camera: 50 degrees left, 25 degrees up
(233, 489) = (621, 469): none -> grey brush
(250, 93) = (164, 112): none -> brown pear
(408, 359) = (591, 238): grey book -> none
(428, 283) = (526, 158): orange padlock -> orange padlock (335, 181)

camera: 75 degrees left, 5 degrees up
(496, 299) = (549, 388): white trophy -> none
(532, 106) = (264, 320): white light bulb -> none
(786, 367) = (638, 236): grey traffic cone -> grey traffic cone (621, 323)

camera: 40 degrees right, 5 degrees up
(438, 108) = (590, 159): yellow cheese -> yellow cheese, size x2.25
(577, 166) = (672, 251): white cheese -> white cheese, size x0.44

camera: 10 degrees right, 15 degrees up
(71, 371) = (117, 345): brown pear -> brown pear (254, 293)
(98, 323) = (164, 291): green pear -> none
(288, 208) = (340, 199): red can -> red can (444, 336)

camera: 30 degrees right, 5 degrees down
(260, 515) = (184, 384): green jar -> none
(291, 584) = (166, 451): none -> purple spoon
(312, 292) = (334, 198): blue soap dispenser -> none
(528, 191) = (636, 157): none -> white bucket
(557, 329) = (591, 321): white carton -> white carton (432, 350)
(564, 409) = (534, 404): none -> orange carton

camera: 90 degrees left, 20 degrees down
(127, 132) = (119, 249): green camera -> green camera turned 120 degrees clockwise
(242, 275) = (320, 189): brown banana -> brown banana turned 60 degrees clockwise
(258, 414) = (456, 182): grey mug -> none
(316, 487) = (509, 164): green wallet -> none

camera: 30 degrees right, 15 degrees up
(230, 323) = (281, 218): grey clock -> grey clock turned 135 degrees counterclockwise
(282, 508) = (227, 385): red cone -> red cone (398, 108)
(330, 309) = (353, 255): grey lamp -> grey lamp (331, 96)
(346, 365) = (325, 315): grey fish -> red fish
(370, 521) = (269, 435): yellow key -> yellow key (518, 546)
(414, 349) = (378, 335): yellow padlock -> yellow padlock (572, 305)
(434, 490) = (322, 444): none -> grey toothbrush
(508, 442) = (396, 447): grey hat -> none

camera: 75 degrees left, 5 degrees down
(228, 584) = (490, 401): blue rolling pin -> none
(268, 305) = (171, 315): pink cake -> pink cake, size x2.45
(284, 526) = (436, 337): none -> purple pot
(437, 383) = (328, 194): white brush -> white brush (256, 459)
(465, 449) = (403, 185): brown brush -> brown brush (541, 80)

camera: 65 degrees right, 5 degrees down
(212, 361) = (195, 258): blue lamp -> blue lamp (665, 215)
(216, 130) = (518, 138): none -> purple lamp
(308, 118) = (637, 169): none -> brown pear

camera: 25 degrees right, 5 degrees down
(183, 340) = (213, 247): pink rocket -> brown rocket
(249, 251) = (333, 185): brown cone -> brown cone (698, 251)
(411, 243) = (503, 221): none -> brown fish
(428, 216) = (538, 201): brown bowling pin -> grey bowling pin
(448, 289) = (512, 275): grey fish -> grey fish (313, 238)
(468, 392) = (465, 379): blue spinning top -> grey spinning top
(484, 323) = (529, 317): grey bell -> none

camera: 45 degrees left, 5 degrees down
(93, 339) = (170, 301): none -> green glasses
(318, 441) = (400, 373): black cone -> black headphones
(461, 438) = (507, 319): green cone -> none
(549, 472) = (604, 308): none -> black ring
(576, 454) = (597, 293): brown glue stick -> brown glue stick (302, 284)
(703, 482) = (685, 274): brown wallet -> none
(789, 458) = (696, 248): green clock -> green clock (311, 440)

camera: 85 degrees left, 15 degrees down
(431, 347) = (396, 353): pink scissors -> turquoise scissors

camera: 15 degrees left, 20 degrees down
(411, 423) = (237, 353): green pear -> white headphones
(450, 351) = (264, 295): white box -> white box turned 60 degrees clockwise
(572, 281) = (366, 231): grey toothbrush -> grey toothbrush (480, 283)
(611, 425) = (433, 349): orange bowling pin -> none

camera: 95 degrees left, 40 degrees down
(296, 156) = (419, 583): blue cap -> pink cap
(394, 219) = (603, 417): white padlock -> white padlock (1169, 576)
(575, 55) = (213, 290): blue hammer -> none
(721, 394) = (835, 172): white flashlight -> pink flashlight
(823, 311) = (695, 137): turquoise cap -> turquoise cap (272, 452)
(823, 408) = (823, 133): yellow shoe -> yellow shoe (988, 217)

WHAT YOU SHOULD DO - Repeat the data above in full, word for word.

WRITTEN REPLY -
camera: 50 degrees left, 25 degrees up
(233, 489) = (621, 469): none -> grey brush
(250, 93) = (164, 112): none -> brown pear
(408, 359) = (591, 238): grey book -> none
(428, 283) = (526, 158): orange padlock -> orange padlock (335, 181)

camera: 75 degrees left, 5 degrees up
(496, 299) = (549, 388): white trophy -> none
(532, 106) = (264, 320): white light bulb -> none
(786, 367) = (638, 236): grey traffic cone -> grey traffic cone (621, 323)

camera: 40 degrees right, 5 degrees up
(438, 108) = (590, 159): yellow cheese -> yellow cheese, size x2.25
(577, 166) = (672, 251): white cheese -> white cheese, size x0.44

camera: 10 degrees right, 15 degrees up
(71, 371) = (117, 345): brown pear -> brown pear (254, 293)
(98, 323) = (164, 291): green pear -> none
(288, 208) = (340, 199): red can -> red can (444, 336)

camera: 30 degrees right, 5 degrees down
(260, 515) = (184, 384): green jar -> none
(291, 584) = (166, 451): none -> purple spoon
(312, 292) = (334, 198): blue soap dispenser -> none
(528, 191) = (636, 157): none -> white bucket
(557, 329) = (591, 321): white carton -> white carton (432, 350)
(564, 409) = (534, 404): none -> orange carton

camera: 90 degrees left, 20 degrees down
(127, 132) = (119, 249): green camera -> green camera turned 120 degrees clockwise
(242, 275) = (320, 189): brown banana -> brown banana turned 60 degrees clockwise
(258, 414) = (456, 182): grey mug -> none
(316, 487) = (509, 164): green wallet -> none

camera: 30 degrees right, 15 degrees up
(230, 323) = (281, 218): grey clock -> grey clock turned 135 degrees counterclockwise
(282, 508) = (227, 385): red cone -> red cone (398, 108)
(330, 309) = (353, 255): grey lamp -> grey lamp (331, 96)
(346, 365) = (325, 315): grey fish -> red fish
(370, 521) = (269, 435): yellow key -> yellow key (518, 546)
(414, 349) = (378, 335): yellow padlock -> yellow padlock (572, 305)
(434, 490) = (322, 444): none -> grey toothbrush
(508, 442) = (396, 447): grey hat -> none

camera: 75 degrees left, 5 degrees down
(228, 584) = (490, 401): blue rolling pin -> none
(268, 305) = (171, 315): pink cake -> pink cake, size x2.45
(284, 526) = (436, 337): none -> purple pot
(437, 383) = (328, 194): white brush -> white brush (256, 459)
(465, 449) = (403, 185): brown brush -> brown brush (541, 80)

camera: 65 degrees right, 5 degrees down
(212, 361) = (195, 258): blue lamp -> blue lamp (665, 215)
(216, 130) = (518, 138): none -> purple lamp
(308, 118) = (637, 169): none -> brown pear

camera: 25 degrees right, 5 degrees down
(183, 340) = (213, 247): pink rocket -> brown rocket
(249, 251) = (333, 185): brown cone -> brown cone (698, 251)
(411, 243) = (503, 221): none -> brown fish
(428, 216) = (538, 201): brown bowling pin -> grey bowling pin
(448, 289) = (512, 275): grey fish -> grey fish (313, 238)
(468, 392) = (465, 379): blue spinning top -> grey spinning top
(484, 323) = (529, 317): grey bell -> none

camera: 45 degrees left, 5 degrees down
(93, 339) = (170, 301): none -> green glasses
(318, 441) = (400, 373): black cone -> black headphones
(461, 438) = (507, 319): green cone -> none
(549, 472) = (604, 308): none -> black ring
(576, 454) = (597, 293): brown glue stick -> brown glue stick (302, 284)
(703, 482) = (685, 274): brown wallet -> none
(789, 458) = (696, 248): green clock -> green clock (311, 440)

camera: 85 degrees left, 15 degrees down
(431, 347) = (396, 353): pink scissors -> turquoise scissors

camera: 15 degrees left, 20 degrees down
(411, 423) = (237, 353): green pear -> white headphones
(450, 351) = (264, 295): white box -> white box turned 60 degrees clockwise
(572, 281) = (366, 231): grey toothbrush -> grey toothbrush (480, 283)
(611, 425) = (433, 349): orange bowling pin -> none

camera: 95 degrees left, 40 degrees down
(296, 156) = (419, 583): blue cap -> pink cap
(394, 219) = (603, 417): white padlock -> white padlock (1169, 576)
(575, 55) = (213, 290): blue hammer -> none
(721, 394) = (835, 172): white flashlight -> pink flashlight
(823, 311) = (695, 137): turquoise cap -> turquoise cap (272, 452)
(823, 408) = (823, 133): yellow shoe -> yellow shoe (988, 217)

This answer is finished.